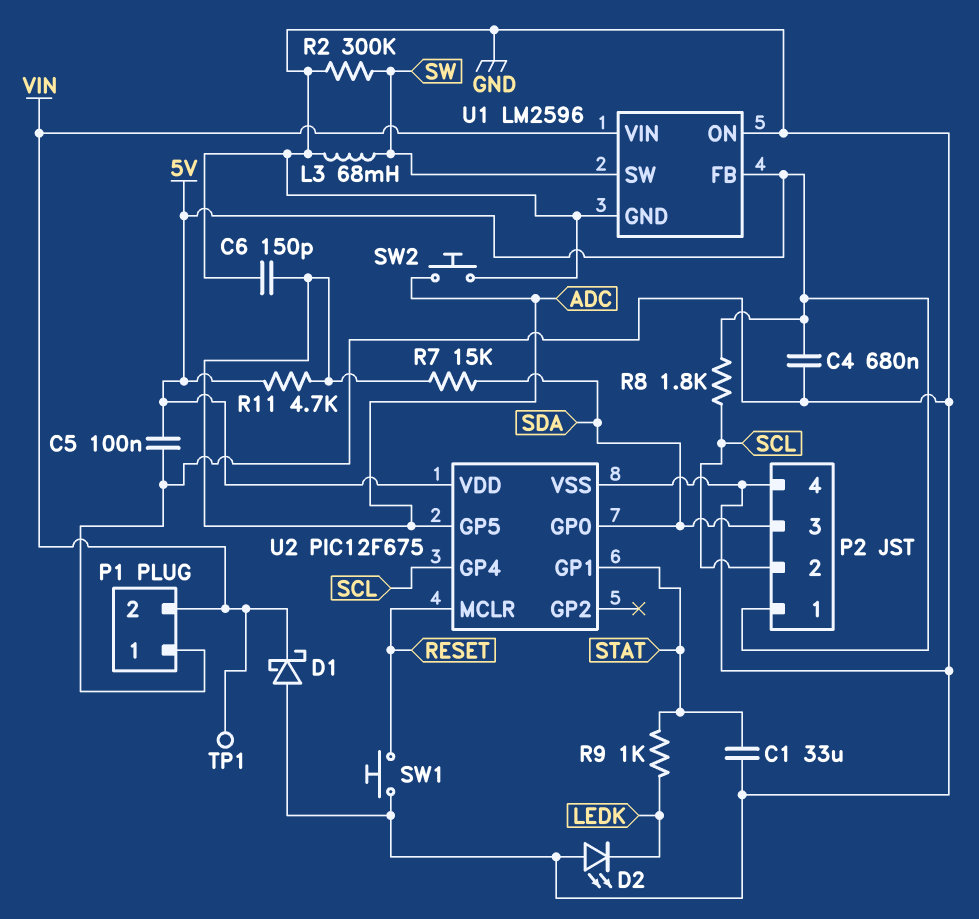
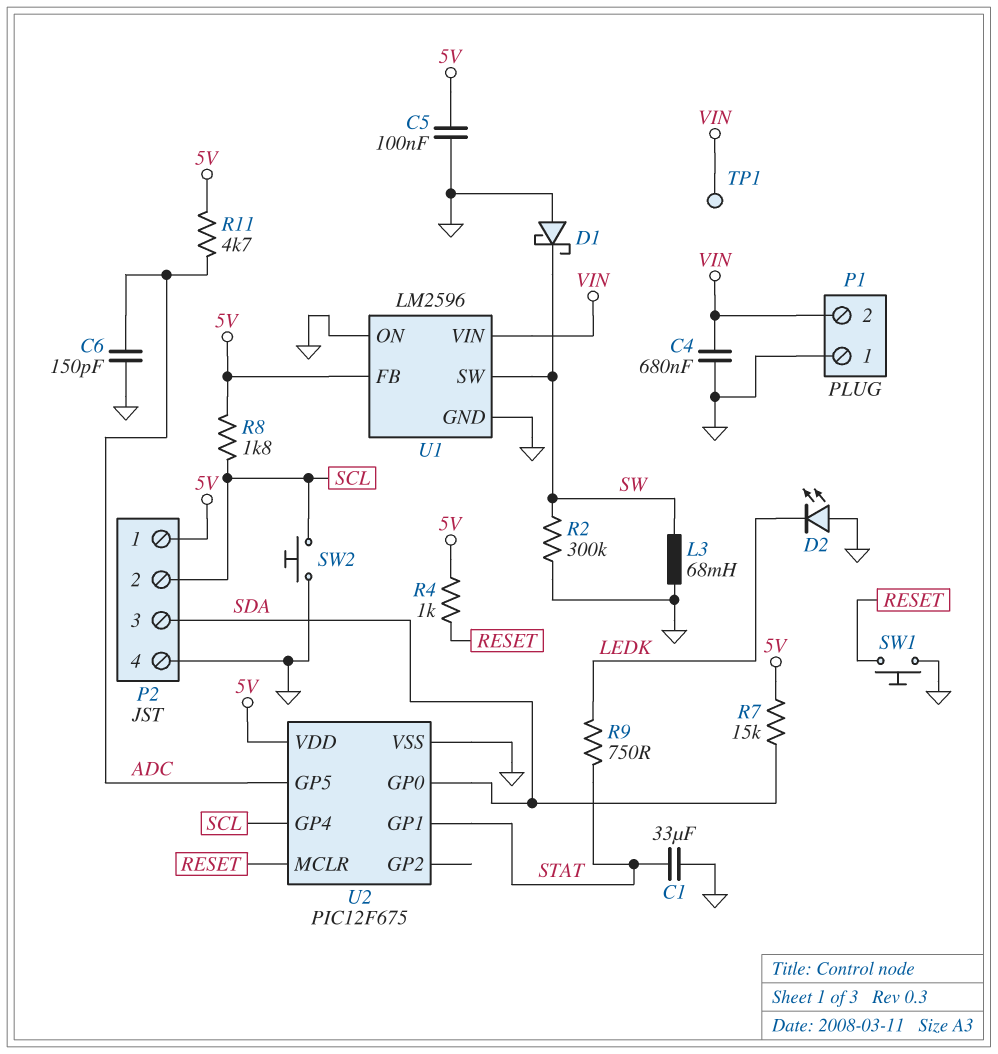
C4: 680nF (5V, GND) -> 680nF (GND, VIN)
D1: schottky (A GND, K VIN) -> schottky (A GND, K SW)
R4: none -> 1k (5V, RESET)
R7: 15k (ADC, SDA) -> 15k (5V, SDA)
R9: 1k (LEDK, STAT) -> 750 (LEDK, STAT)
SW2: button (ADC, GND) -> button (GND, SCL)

Requirement ->
Transcribe the line that contains "R9: 1k (LEDK, STAT) -> 750 (LEDK, STAT)" exactly, then each line after it through the end of the material. Nothing else belongs in the output.

Result for this task ->
R9: 1k (LEDK, STAT) -> 750 (LEDK, STAT)
SW2: button (ADC, GND) -> button (GND, SCL)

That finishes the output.